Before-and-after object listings
◇ ◇ ◇ ◇ ◇ ◇ ◇

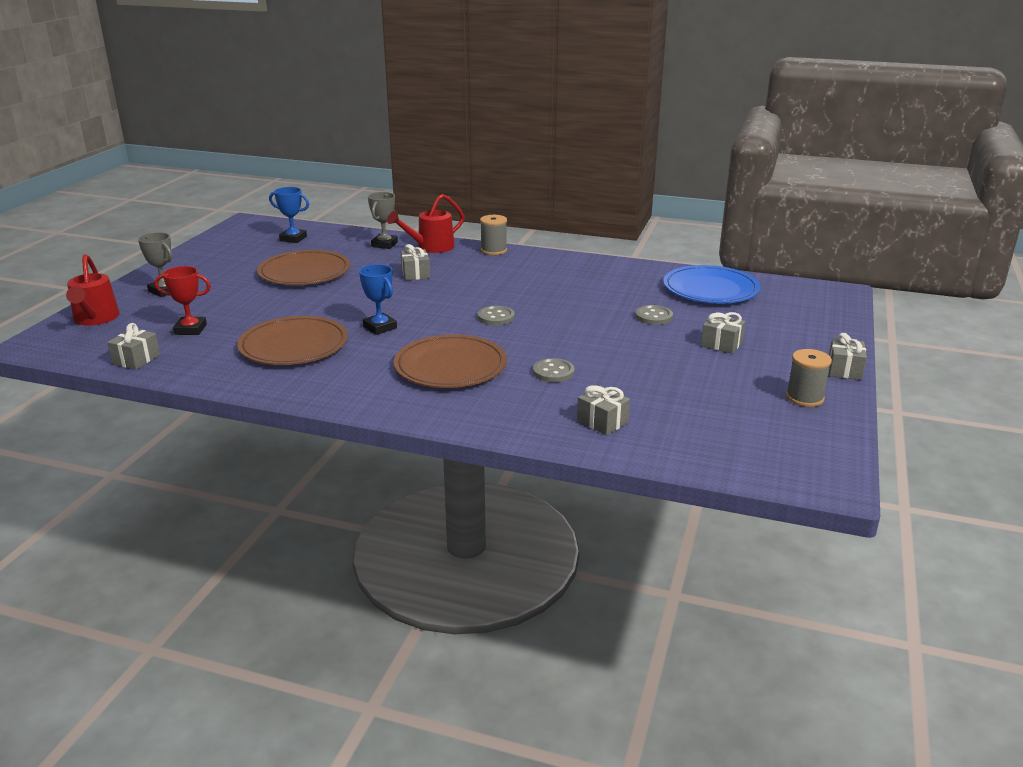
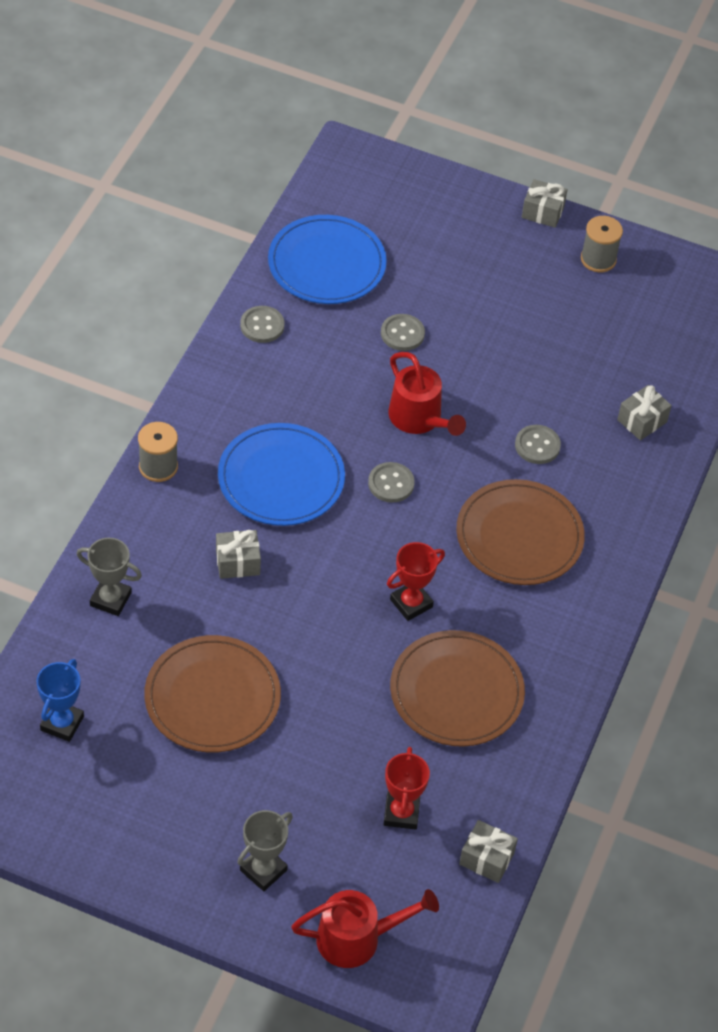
camera: 90 degrees left, 25 degrees up
(380, 327) = (411, 603): blue trophy -> red trophy
(430, 247) = (133, 541): red watering can -> red watering can (419, 419)
(492, 283) = (281, 478): none -> blue plate
(634, 272) = (262, 325): none -> grey button
(721, 344) = (479, 291): grey gift -> none

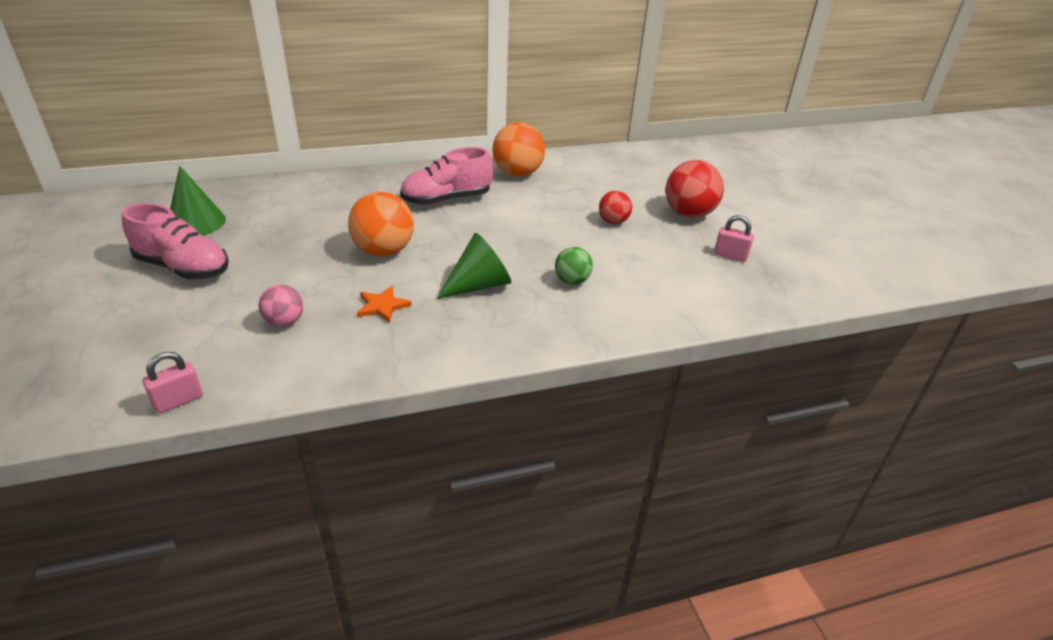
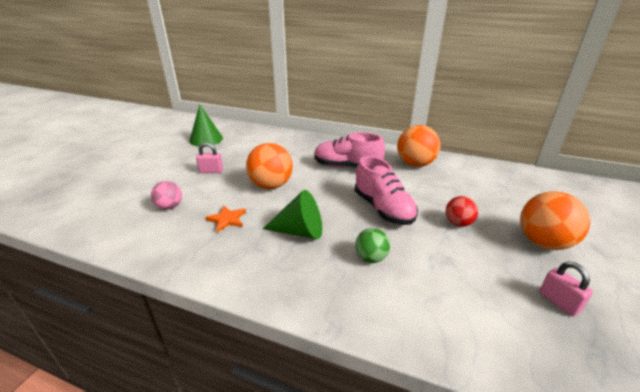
camera: 40 degrees right, 5 degrees down
(178, 401) = (70, 228): pink padlock -> pink padlock (211, 171)
(183, 268) = (170, 159): pink shoe -> pink shoe (383, 209)
(688, 214) = (543, 243): red ball -> orange ball

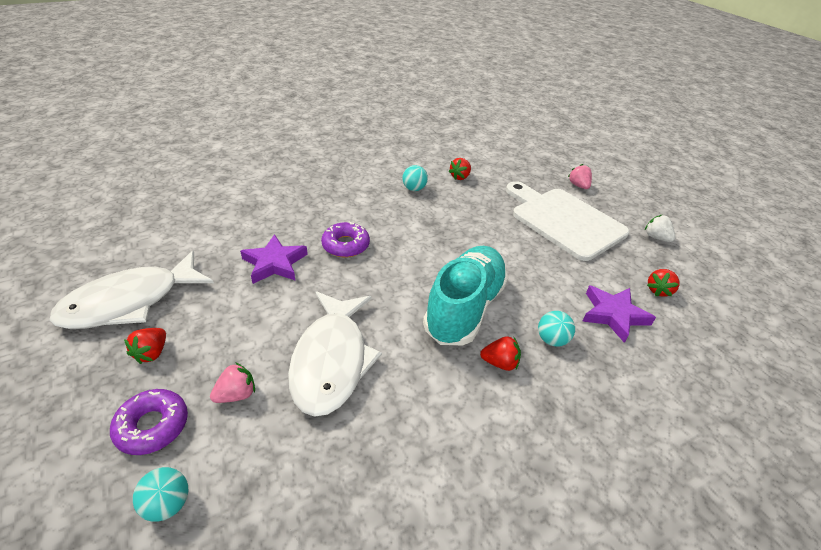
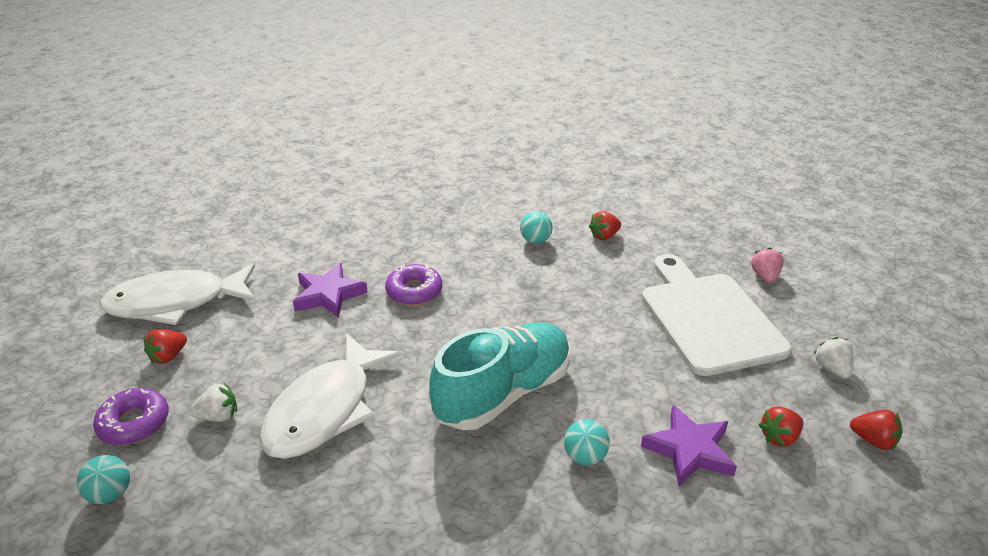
camera: 25 degrees right, 5 degrees down
(236, 394) = (218, 416): pink strawberry -> white strawberry
(500, 363) = (503, 464): red strawberry -> red strawberry (873, 440)

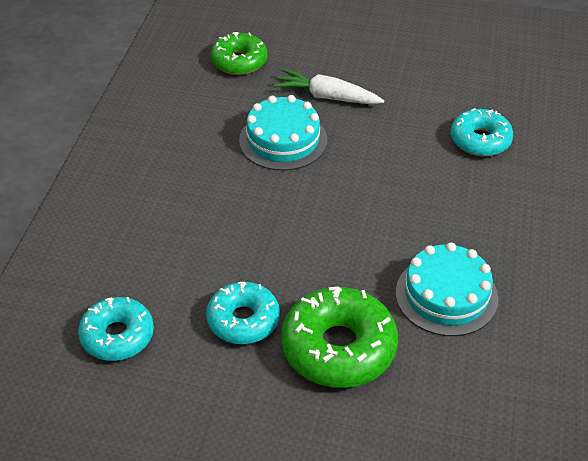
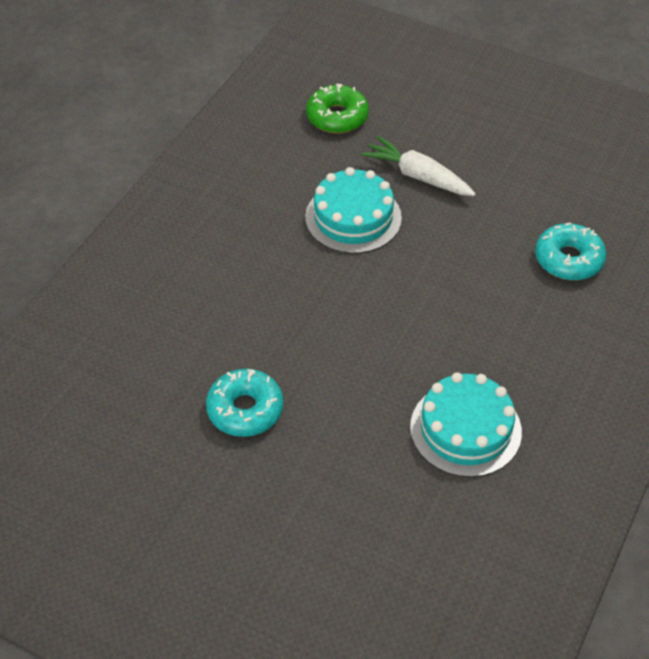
camera: 15 degrees right, 5 degrees up
(117, 336) = (116, 398): turquoise donut -> none
(338, 348) = (332, 461): green donut -> none

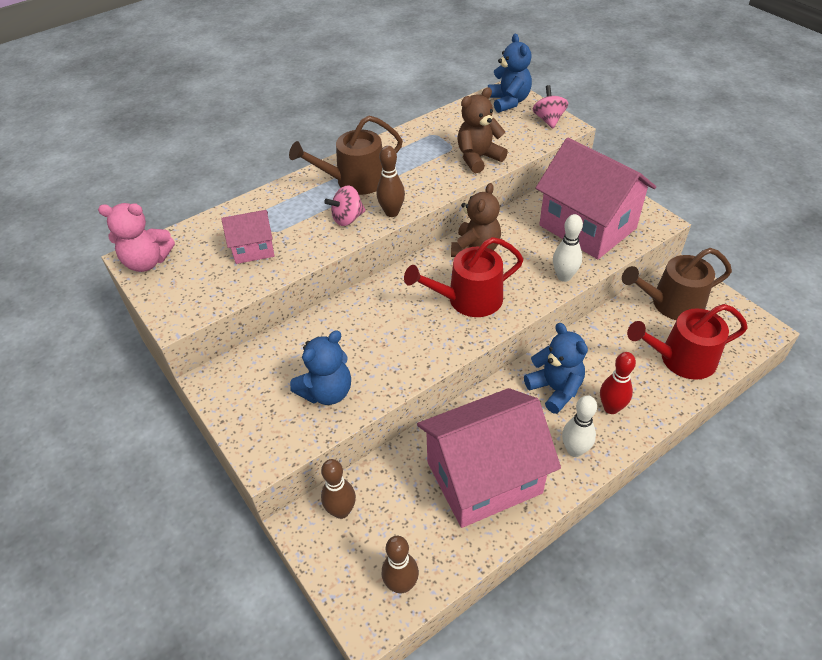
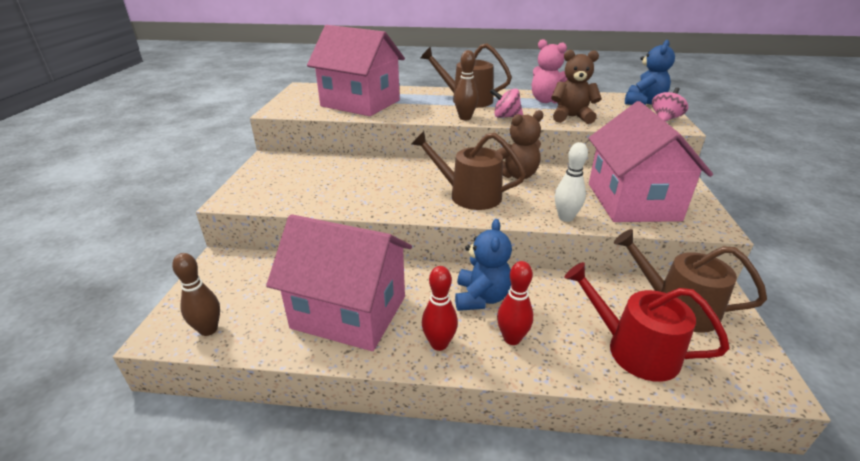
camera: 40 degrees right, 15 degrees down
(147, 262) = (305, 90): pink teddy bear -> pink teddy bear (547, 101)
(253, 249) = (360, 103): pink house -> pink house, size x2.08
(327, 392) = (310, 191): blue teddy bear -> none
(341, 511) = (246, 269): brown bowling pin -> none
(347, 218) = (433, 111): pink spinning top -> pink spinning top (506, 117)
(468, 299) = (469, 195): red watering can -> brown watering can
(574, 450) = (439, 344): white bowling pin -> red bowling pin

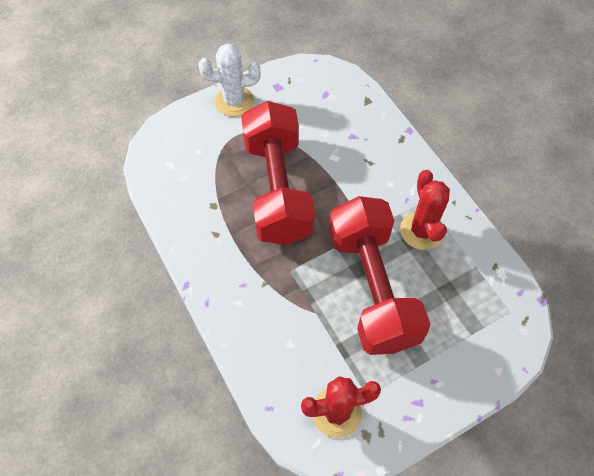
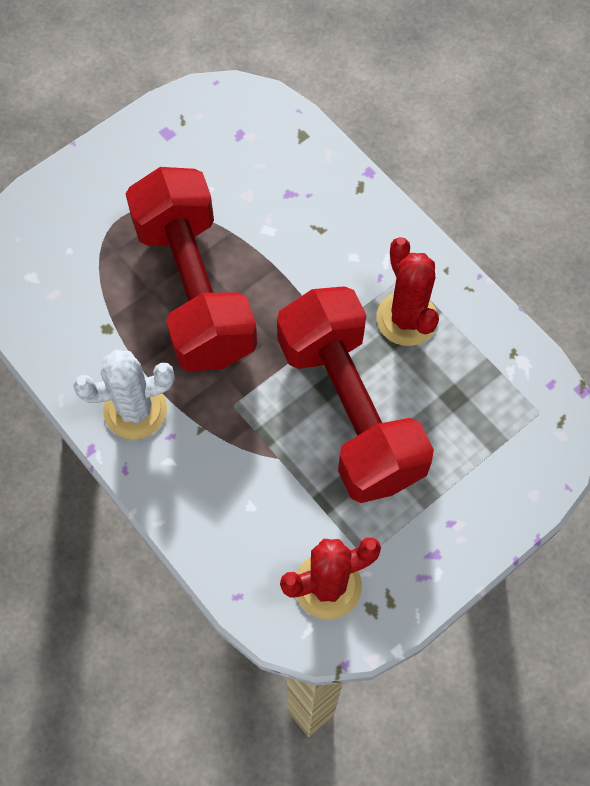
camera: 10 degrees left, 5 degrees up
(234, 101) = (107, 165): white cactus -> white cactus (135, 410)

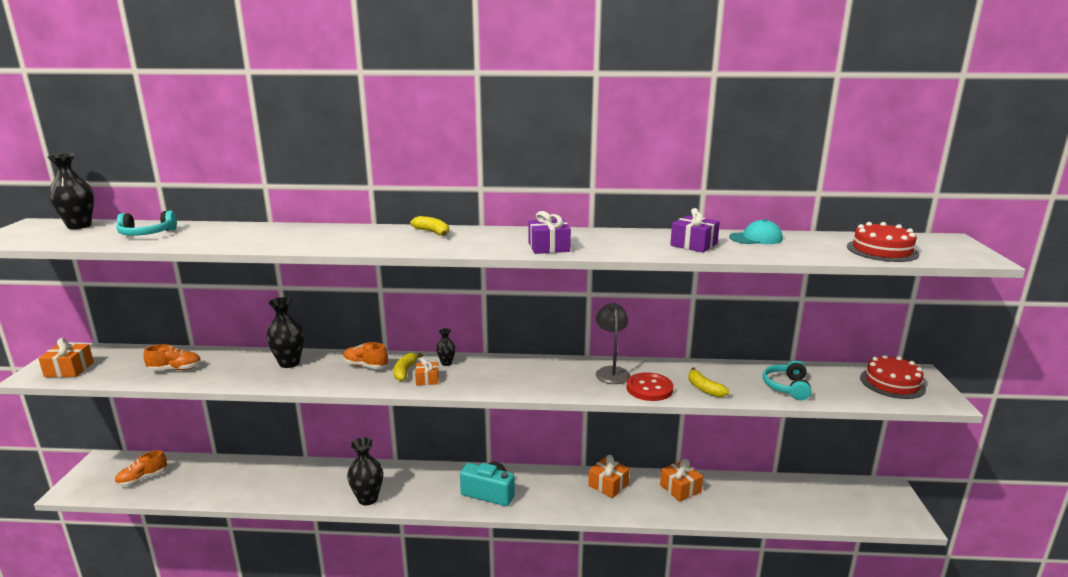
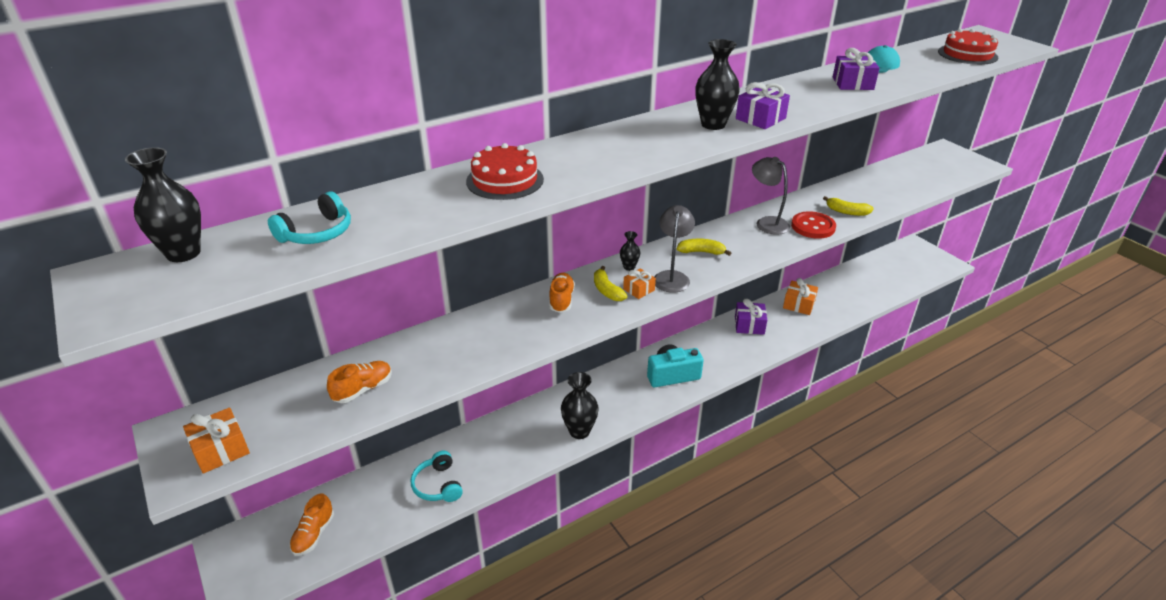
camera: 35 degrees left, 15 degrees up
(289, 363) = (480, 329): black vase -> black vase (713, 124)
(365, 366) = (561, 300): orange shoe -> orange shoe turned 105 degrees clockwise
(433, 232) = (630, 132): yellow banana -> yellow banana (701, 252)
(466, 380) = (672, 277): none -> grey lamp
(608, 485) = (749, 325): orange gift -> purple gift
(786, 387) = (891, 189): turquoise headphones -> turquoise headphones (438, 485)
(892, 383) = (942, 162): red cake -> red cake (505, 180)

◇ ◇ ◇ ◇ ◇ ◇ ◇

▶ **Work to complete**
From the entries above, collect every line with the string "none" in it.

▶ **Result of this task**
(492, 283) = (281, 478): none -> blue plate
(634, 272) = (262, 325): none -> grey button
(721, 344) = (479, 291): grey gift -> none
(117, 336) = (116, 398): turquoise donut -> none
(338, 348) = (332, 461): green donut -> none
(327, 392) = (310, 191): blue teddy bear -> none
(341, 511) = (246, 269): brown bowling pin -> none
(466, 380) = (672, 277): none -> grey lamp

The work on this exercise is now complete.